• Problem requirements
Looking through the data below, work out how many lines have the word "headphones". Reply with that number only.

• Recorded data
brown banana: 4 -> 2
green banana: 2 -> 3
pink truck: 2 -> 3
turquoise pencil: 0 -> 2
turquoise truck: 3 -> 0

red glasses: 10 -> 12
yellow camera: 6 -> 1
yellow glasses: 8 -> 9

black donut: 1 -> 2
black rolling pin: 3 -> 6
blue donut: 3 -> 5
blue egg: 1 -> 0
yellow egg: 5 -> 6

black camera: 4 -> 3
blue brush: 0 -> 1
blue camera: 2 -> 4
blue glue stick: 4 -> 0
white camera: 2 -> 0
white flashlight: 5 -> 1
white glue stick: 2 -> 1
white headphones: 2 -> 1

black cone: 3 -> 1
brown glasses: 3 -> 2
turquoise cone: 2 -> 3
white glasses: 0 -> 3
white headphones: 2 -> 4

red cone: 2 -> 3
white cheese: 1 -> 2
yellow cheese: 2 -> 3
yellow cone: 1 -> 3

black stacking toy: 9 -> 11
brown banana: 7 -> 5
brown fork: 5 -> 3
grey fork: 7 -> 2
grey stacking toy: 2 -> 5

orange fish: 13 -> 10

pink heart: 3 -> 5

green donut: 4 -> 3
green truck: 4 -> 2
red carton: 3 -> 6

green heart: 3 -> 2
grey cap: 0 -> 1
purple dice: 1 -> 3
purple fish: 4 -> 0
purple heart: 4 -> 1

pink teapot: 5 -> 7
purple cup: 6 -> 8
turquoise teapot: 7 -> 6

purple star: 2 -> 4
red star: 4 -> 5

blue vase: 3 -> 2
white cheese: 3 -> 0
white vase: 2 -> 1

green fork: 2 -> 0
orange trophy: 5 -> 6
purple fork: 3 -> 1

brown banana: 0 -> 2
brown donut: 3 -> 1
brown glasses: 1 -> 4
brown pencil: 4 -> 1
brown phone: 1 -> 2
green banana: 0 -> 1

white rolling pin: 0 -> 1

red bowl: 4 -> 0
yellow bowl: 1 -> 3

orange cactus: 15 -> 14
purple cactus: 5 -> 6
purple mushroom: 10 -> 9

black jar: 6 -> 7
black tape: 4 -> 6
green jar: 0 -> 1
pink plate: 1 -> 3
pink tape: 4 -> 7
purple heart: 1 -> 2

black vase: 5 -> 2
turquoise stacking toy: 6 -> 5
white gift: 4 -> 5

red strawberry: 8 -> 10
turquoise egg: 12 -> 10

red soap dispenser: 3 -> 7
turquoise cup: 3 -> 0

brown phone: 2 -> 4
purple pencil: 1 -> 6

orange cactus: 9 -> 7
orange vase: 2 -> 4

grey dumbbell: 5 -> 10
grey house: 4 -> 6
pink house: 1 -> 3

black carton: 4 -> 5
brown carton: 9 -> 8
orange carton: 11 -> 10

• Result below
2